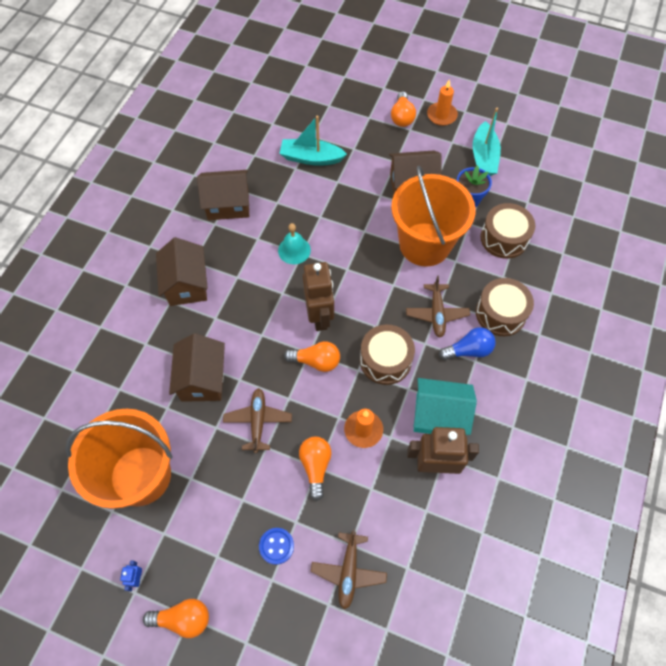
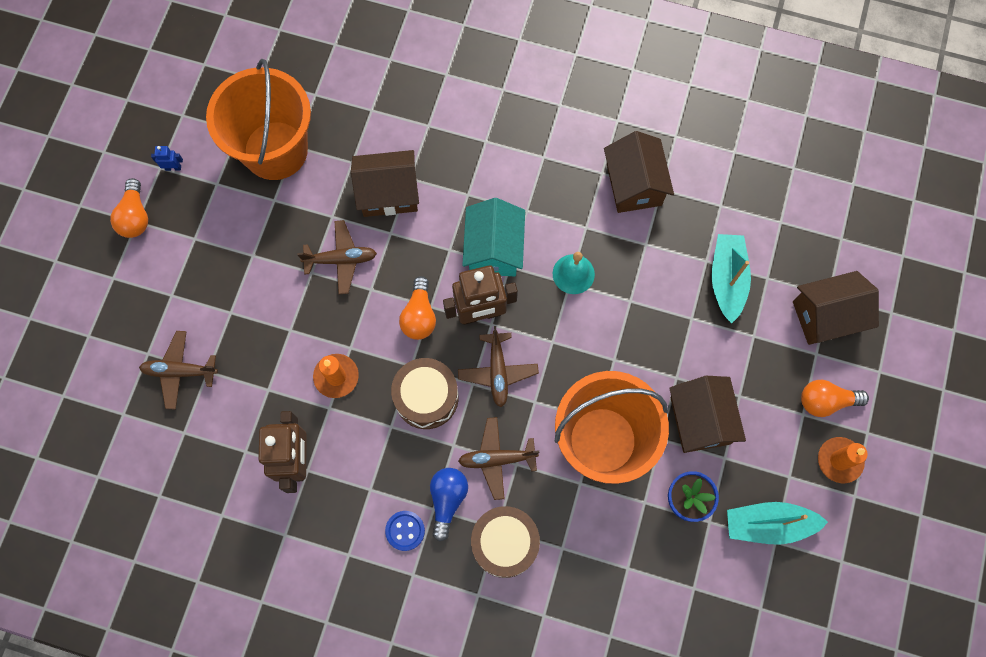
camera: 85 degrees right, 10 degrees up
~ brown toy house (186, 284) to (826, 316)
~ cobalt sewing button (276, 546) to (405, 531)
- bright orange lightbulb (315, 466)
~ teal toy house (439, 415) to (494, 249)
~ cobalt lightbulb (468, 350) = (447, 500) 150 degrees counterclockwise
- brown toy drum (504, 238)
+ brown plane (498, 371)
---
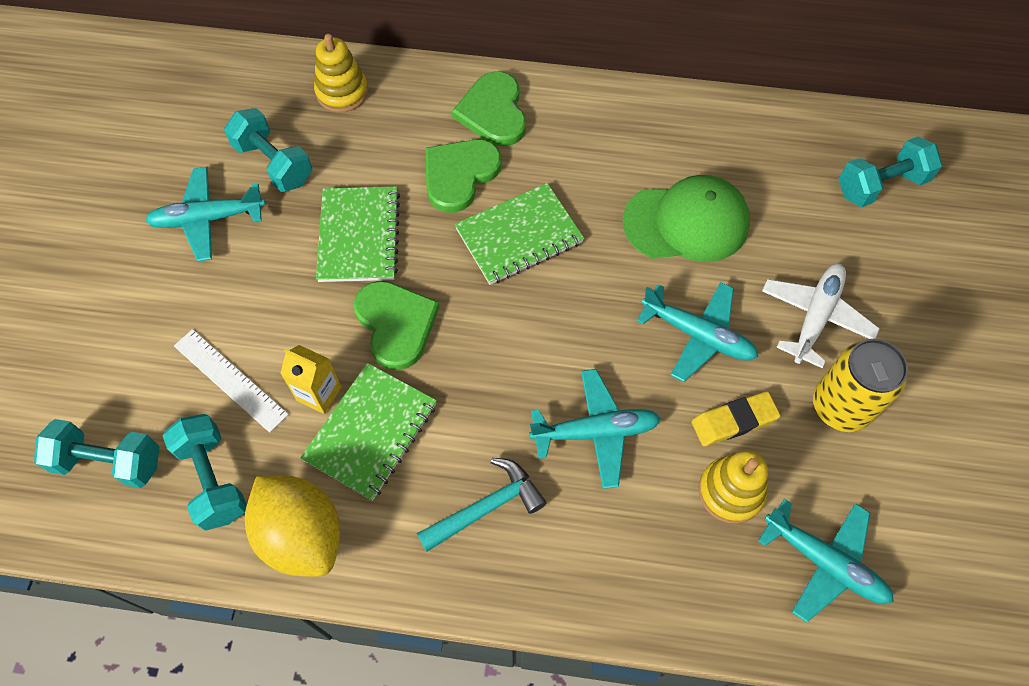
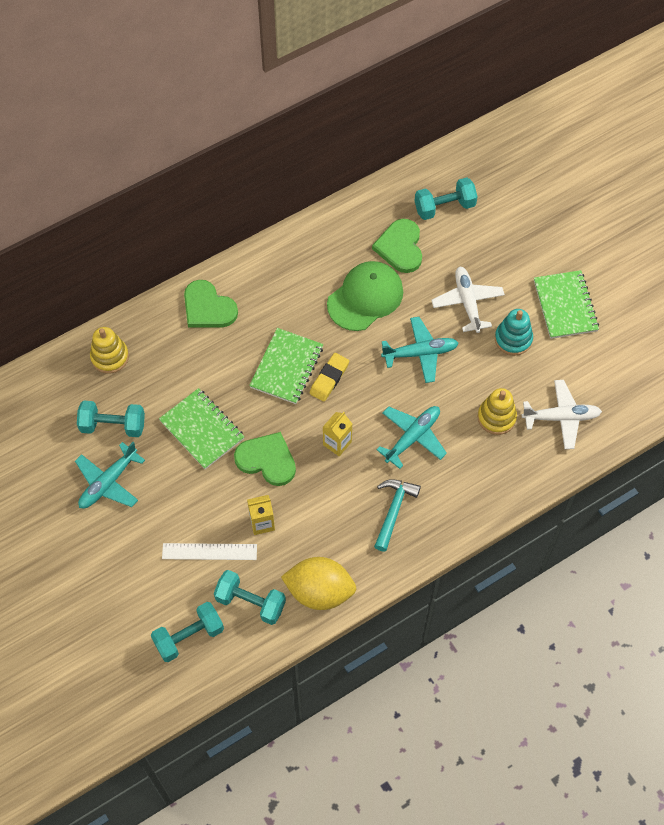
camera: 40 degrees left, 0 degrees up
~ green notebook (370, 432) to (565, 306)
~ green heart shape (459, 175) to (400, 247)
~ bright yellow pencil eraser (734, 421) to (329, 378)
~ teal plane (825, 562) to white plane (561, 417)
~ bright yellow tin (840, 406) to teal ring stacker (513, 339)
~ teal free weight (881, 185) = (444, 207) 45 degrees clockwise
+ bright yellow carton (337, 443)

• WHAT IS EXPECTED:
What are the lines, exactly as written above, from the line with "150 degrees counterclockwise" to the line with "plane (498, 371)", both included? Output only those.

• SOLUTION FOR THIS TASK:
~ cobalt lightbulb (468, 350) = (447, 500) 150 degrees counterclockwise
- brown toy drum (504, 238)
+ brown plane (498, 371)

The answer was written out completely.